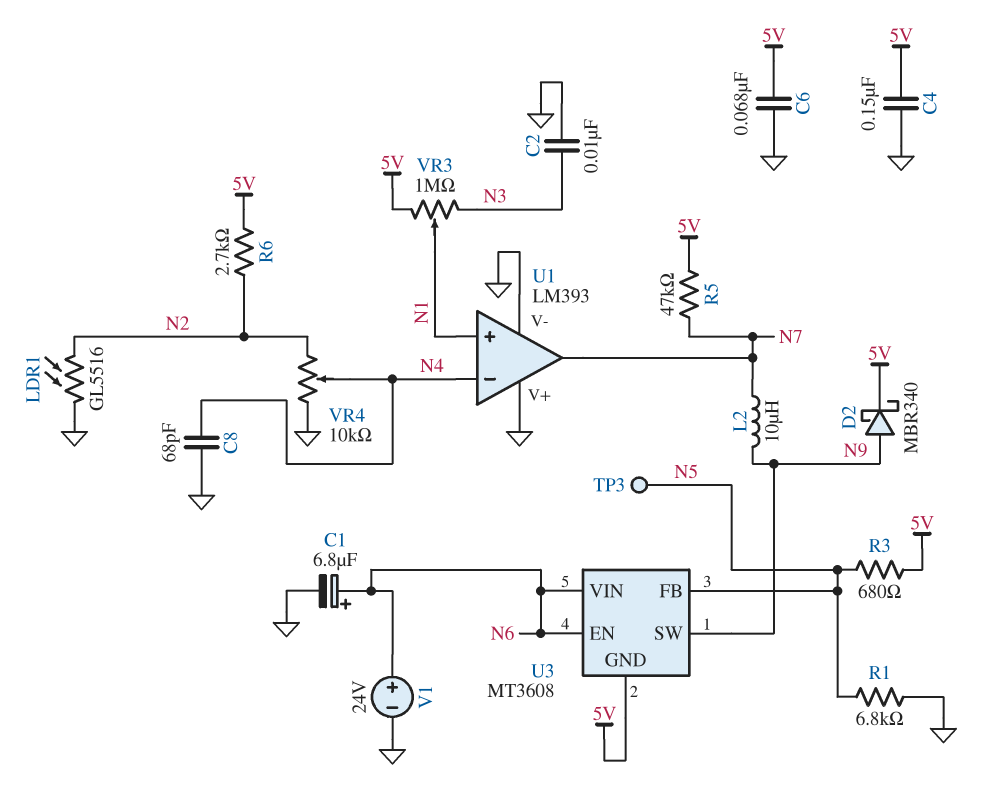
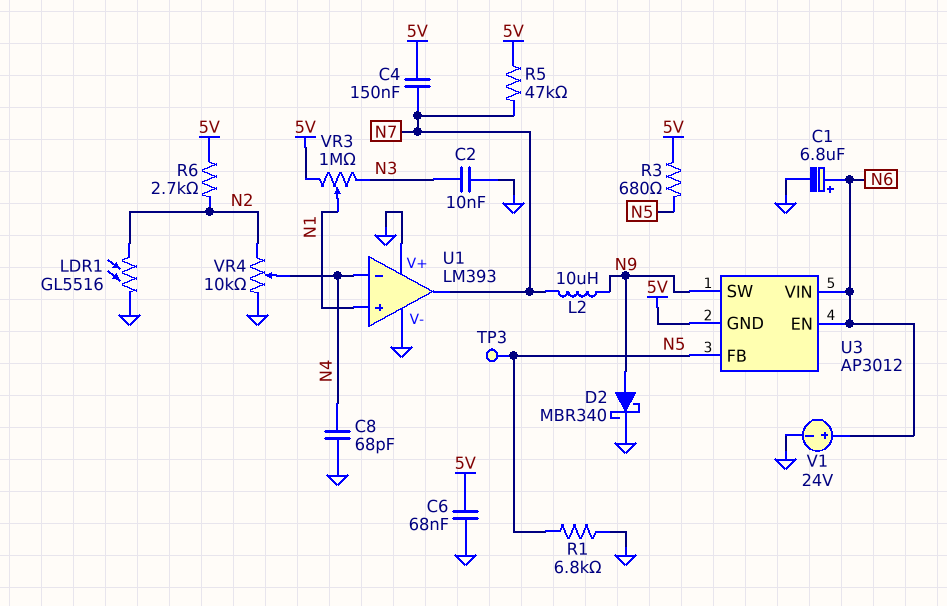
C4: 150nF (5V, GND) -> 150nF (5V, N7)
D2: schottky MBR340 (A N9, K 5V) -> schottky MBR340 (A N9, K GND)
U3: MT3608 -> AP3012

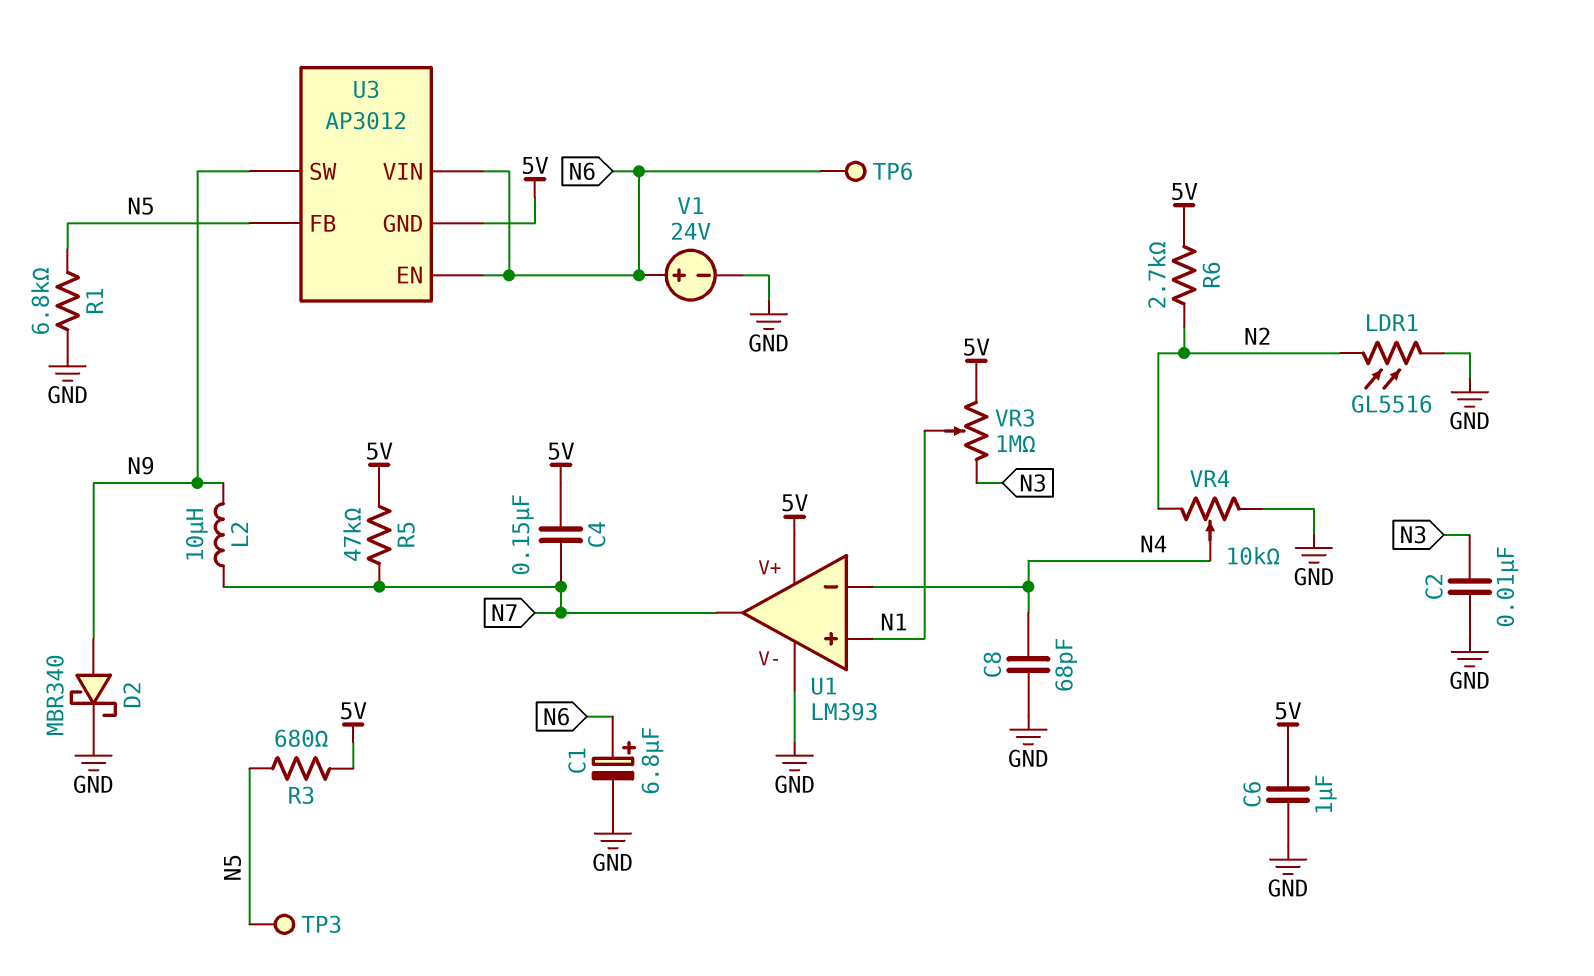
C6: 68nF (5V, GND) -> 1uF (5V, GND)
TP6: none -> test point (N6)
U1 pin V+: GND -> 5V

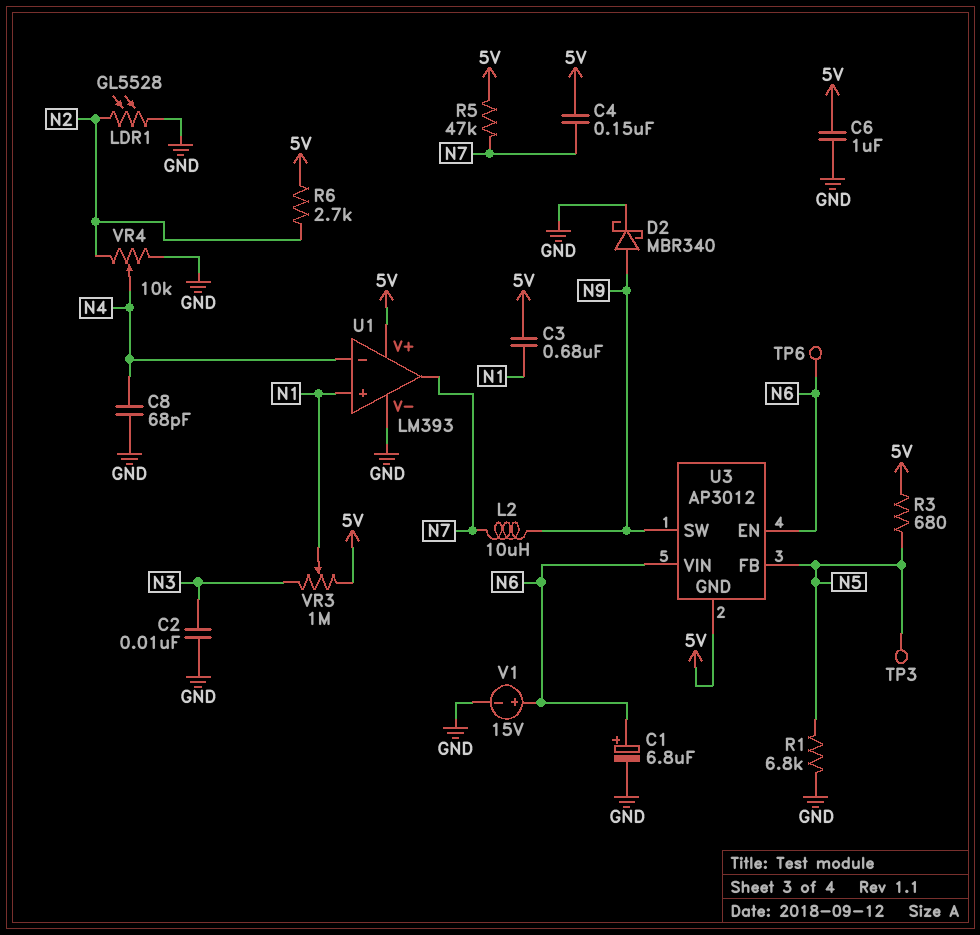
C3: none -> 680nF (5V, N1)
LDR1: GL5516 (GND, N2) -> GL5528 (GND, N2)
V1: 24V (plus N6, minus GND) -> 15V (plus N6, minus GND)

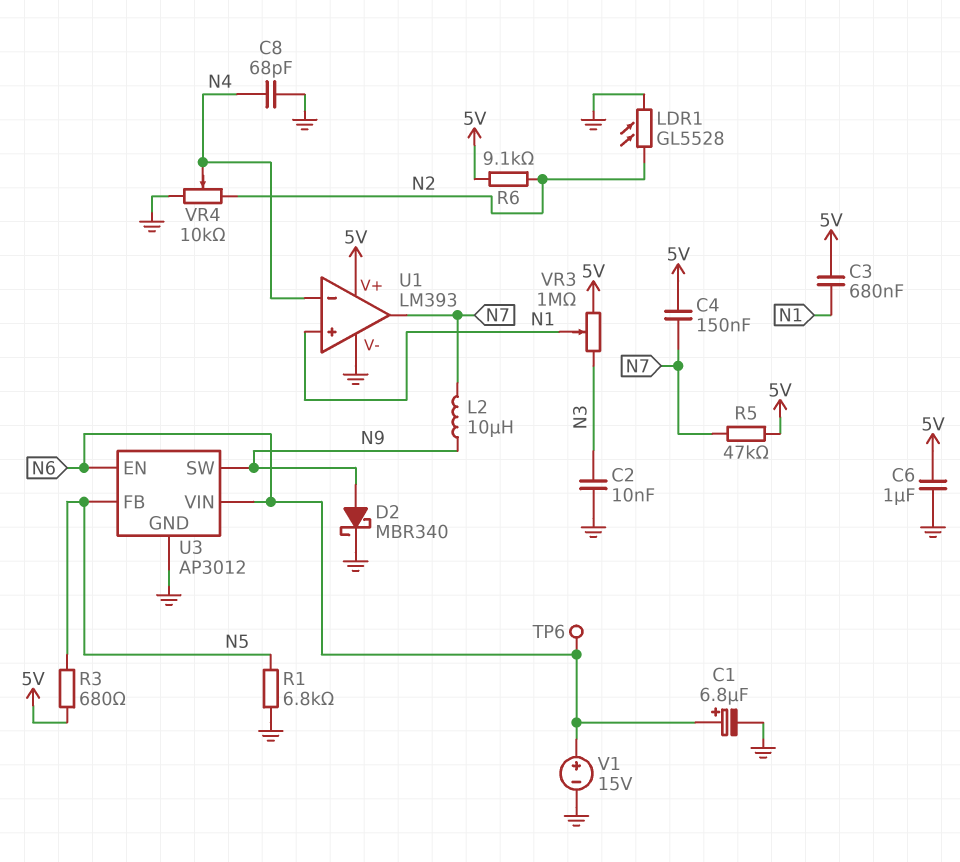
R6: 2.7k (5V, N2) -> 9.1k (5V, N2)
TP3: test point (N5) -> none
U3 pin GND: 5V -> GND

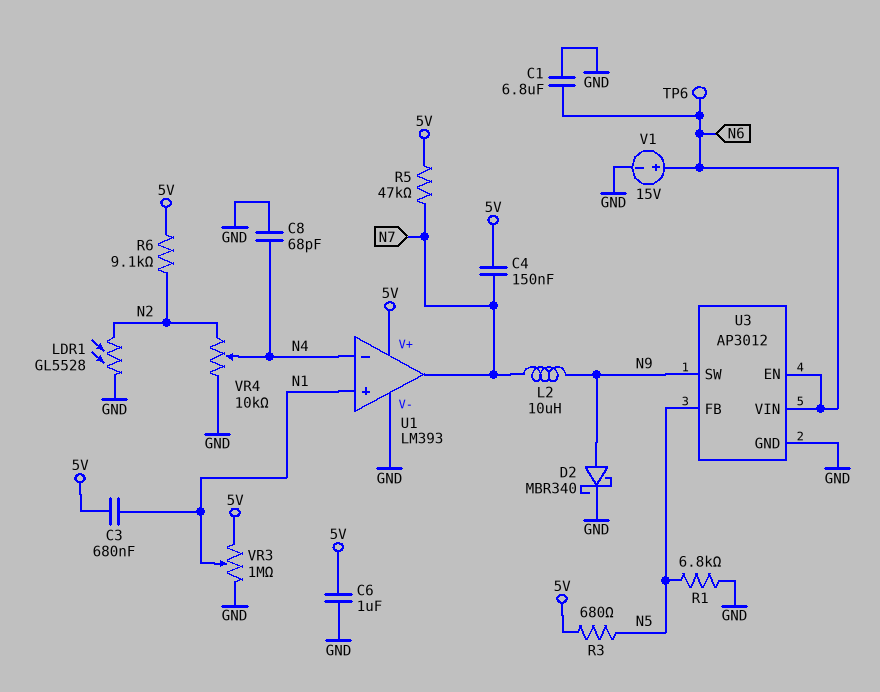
C1: 6.8uF (plus N6, minus GND) -> 6.8uF (GND, N6)
C2: 10nF (GND, N3) -> none
VR3: 1M (5V, N3, wiper N1) -> 1M (5V, GND, wiper N1)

____________________

*What to work on*
Excluding every picture, set down the listing exactly.

*Answer box*
C4: 150nF (5V, GND) -> 150nF (5V, N7)
D2: schottky MBR340 (A N9, K 5V) -> schottky MBR340 (A N9, K GND)
U3: MT3608 -> AP3012

C6: 68nF (5V, GND) -> 1uF (5V, GND)
TP6: none -> test point (N6)
U1 pin V+: GND -> 5V

C3: none -> 680nF (5V, N1)
LDR1: GL5516 (GND, N2) -> GL5528 (GND, N2)
V1: 24V (plus N6, minus GND) -> 15V (plus N6, minus GND)

R6: 2.7k (5V, N2) -> 9.1k (5V, N2)
TP3: test point (N5) -> none
U3 pin GND: 5V -> GND

C1: 6.8uF (plus N6, minus GND) -> 6.8uF (GND, N6)
C2: 10nF (GND, N3) -> none
VR3: 1M (5V, N3, wiper N1) -> 1M (5V, GND, wiper N1)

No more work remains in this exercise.